#### Directions for this task
Both the line containing "C203: none -> 33nF (+12V, COM)" and the line containing "U202 pin in+: VBUS -> COM" belong to the span. Output exactly that span from the listing below, and nothing outside it.

#### Extracted information
......
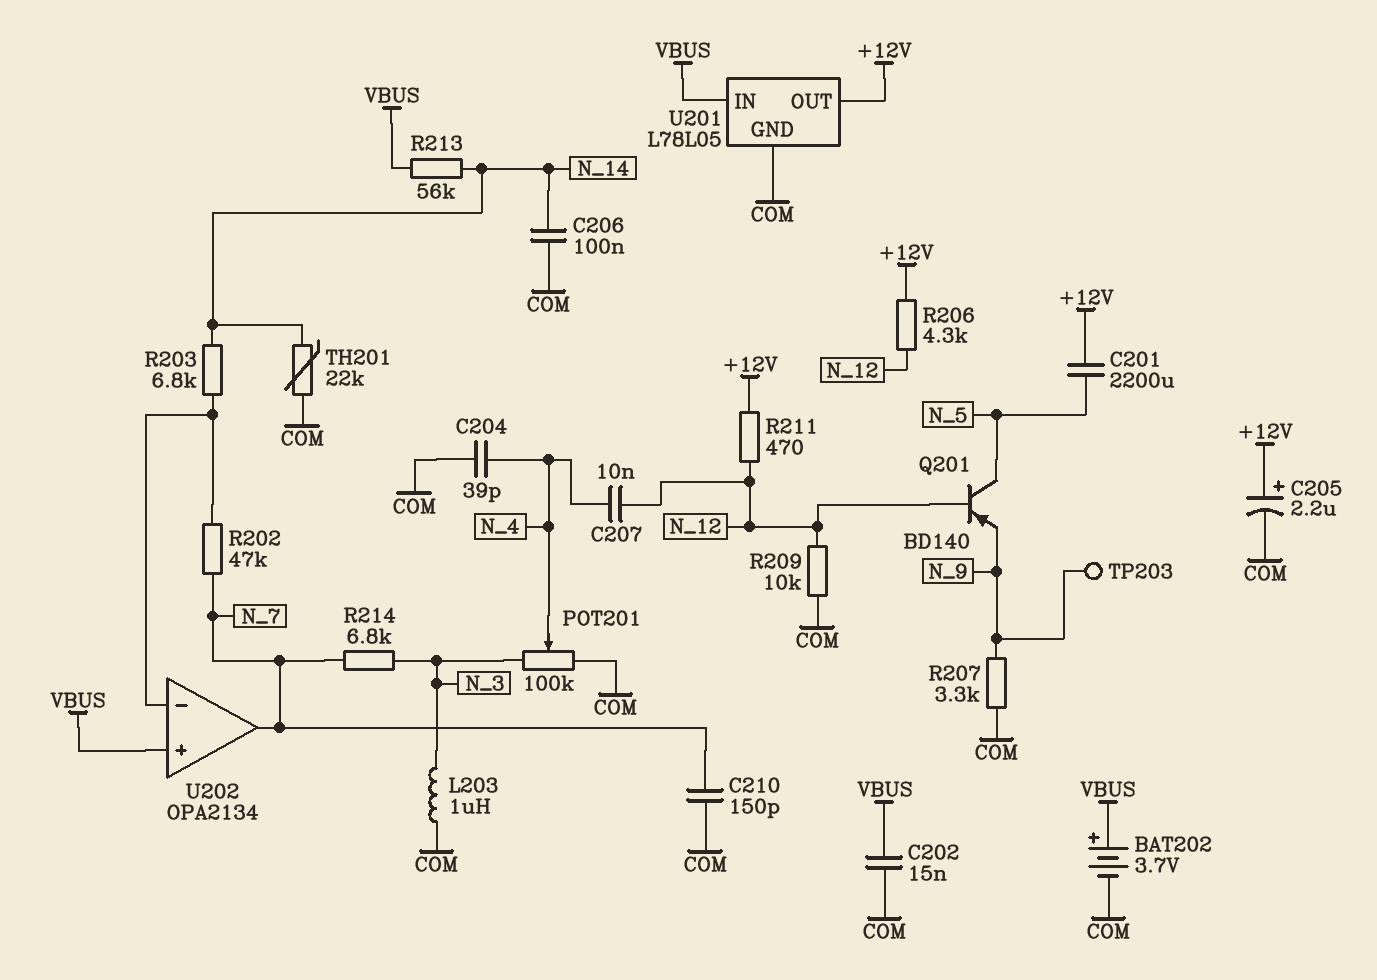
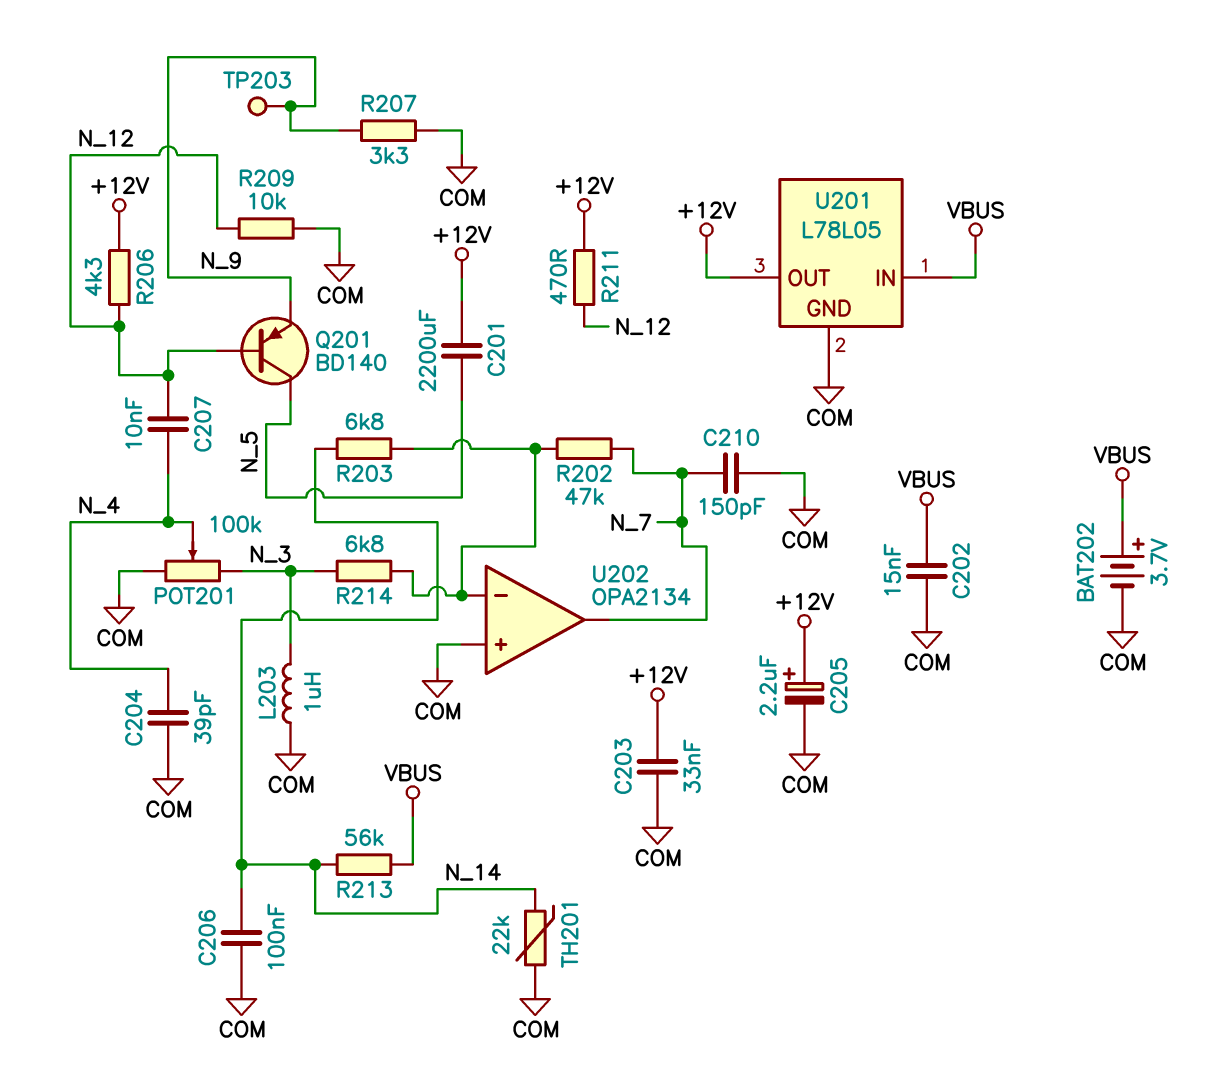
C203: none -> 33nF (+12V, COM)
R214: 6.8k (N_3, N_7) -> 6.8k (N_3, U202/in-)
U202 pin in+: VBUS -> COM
......
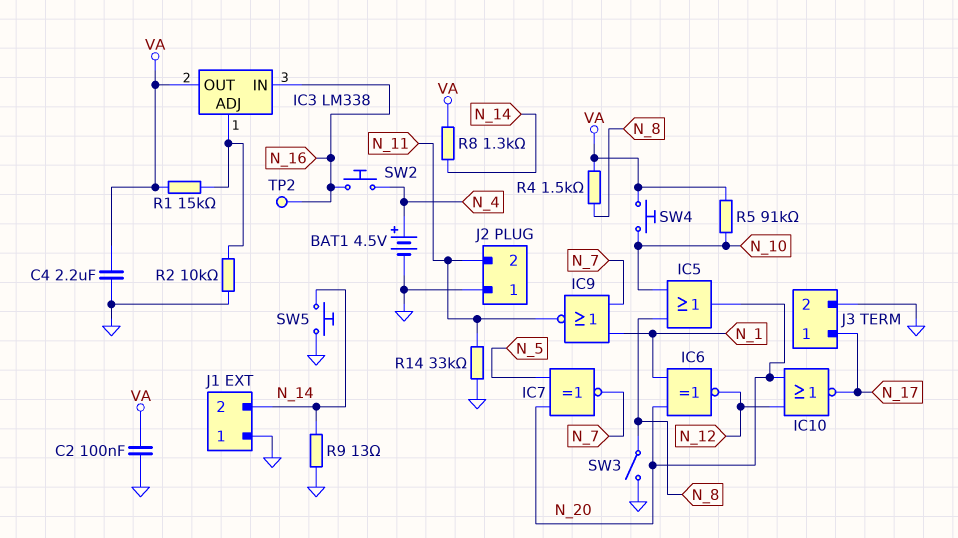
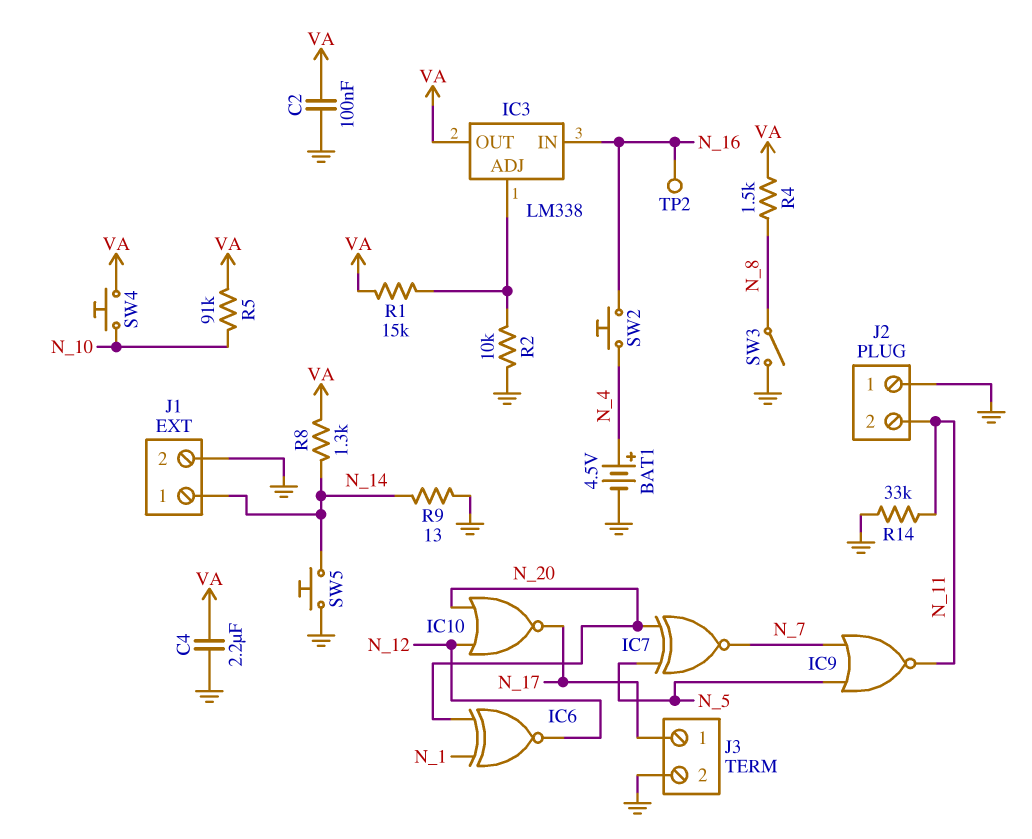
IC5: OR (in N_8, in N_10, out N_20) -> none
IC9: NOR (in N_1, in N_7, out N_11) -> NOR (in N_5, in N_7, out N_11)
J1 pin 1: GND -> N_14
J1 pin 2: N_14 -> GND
......
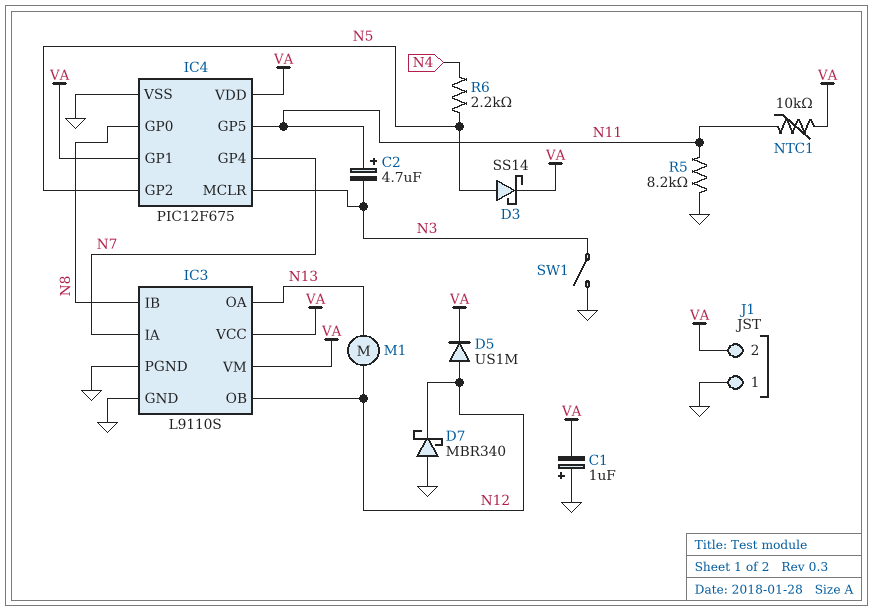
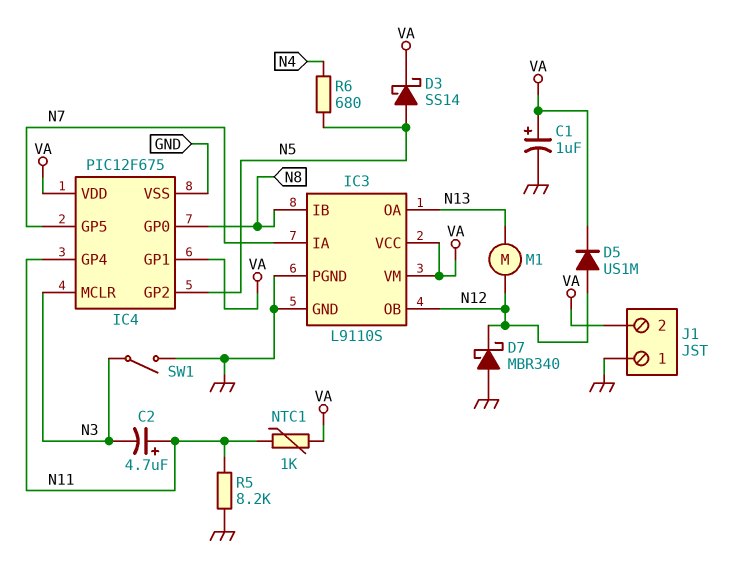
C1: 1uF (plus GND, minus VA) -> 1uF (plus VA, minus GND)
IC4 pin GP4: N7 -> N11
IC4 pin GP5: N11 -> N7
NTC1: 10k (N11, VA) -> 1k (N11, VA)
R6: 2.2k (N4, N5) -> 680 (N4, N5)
......
#### Answer to this exercise
C203: none -> 33nF (+12V, COM)
R214: 6.8k (N_3, N_7) -> 6.8k (N_3, U202/in-)
U202 pin in+: VBUS -> COM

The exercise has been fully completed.